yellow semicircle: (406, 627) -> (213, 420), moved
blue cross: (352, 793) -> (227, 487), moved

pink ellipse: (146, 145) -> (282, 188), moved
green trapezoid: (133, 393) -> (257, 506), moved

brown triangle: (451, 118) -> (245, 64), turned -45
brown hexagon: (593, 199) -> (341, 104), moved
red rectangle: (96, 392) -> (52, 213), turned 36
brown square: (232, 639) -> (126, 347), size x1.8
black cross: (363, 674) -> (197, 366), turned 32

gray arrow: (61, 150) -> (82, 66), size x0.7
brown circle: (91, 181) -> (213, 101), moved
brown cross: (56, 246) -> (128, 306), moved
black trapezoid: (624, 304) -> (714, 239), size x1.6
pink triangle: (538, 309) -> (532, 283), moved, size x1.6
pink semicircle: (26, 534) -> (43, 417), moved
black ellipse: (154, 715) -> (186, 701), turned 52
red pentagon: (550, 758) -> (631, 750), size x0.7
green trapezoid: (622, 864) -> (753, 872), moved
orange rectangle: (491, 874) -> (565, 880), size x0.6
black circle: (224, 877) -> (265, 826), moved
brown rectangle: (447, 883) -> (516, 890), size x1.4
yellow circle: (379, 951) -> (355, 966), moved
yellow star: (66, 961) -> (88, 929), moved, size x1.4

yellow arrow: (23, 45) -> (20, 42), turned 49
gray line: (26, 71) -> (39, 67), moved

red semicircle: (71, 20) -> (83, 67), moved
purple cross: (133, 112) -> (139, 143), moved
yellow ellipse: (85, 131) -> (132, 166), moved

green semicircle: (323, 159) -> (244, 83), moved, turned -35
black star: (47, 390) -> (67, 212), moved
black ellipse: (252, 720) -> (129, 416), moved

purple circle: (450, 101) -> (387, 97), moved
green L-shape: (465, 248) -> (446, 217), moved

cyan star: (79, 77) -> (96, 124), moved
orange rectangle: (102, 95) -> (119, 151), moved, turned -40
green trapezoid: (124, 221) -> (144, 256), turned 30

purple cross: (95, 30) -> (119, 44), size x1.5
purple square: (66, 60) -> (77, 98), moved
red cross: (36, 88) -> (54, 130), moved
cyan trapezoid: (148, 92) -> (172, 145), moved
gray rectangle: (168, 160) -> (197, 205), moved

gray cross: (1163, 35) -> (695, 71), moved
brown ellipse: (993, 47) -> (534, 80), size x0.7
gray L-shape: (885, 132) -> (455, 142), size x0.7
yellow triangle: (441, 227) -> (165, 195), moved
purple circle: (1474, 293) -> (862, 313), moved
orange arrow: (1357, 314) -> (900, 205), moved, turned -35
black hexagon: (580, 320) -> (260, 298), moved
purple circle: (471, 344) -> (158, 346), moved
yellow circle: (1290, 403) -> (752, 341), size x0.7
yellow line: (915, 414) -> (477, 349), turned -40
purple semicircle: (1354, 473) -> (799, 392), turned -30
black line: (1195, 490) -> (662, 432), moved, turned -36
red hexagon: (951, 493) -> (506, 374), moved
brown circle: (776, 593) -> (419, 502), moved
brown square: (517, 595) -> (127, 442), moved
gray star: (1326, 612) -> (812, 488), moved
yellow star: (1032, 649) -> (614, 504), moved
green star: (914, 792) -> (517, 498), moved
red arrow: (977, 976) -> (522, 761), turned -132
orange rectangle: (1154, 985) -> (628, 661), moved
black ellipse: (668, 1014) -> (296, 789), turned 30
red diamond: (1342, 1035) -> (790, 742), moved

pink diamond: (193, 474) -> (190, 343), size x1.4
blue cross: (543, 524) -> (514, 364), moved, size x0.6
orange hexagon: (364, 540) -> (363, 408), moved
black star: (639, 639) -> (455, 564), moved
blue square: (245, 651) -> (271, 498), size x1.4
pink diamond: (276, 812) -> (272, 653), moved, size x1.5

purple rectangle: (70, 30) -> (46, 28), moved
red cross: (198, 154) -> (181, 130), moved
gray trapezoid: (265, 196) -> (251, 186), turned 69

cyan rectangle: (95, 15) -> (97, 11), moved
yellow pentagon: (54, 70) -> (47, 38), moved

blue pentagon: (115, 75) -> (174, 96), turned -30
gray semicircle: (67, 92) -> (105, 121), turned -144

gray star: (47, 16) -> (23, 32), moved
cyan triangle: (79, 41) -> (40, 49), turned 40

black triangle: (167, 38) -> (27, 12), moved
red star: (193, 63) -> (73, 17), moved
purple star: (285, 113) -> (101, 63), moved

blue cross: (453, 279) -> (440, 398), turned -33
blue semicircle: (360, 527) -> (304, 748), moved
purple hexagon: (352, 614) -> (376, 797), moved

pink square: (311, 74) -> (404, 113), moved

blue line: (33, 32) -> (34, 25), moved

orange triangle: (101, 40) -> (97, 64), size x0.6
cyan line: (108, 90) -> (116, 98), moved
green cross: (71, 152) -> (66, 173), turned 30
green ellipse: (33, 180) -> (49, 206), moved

.....

— GOAL OF THE EXERCISE —
Search the entries for the word "gray" and gather every line where it appears.

— RESULT FOR THIS EXERCISE —
gray arrow: (61, 150) -> (82, 66), size x0.7
gray line: (26, 71) -> (39, 67), moved
gray rectangle: (168, 160) -> (197, 205), moved
gray cross: (1163, 35) -> (695, 71), moved
gray L-shape: (885, 132) -> (455, 142), size x0.7
gray star: (1326, 612) -> (812, 488), moved
gray trapezoid: (265, 196) -> (251, 186), turned 69
gray semicircle: (67, 92) -> (105, 121), turned -144
gray star: (47, 16) -> (23, 32), moved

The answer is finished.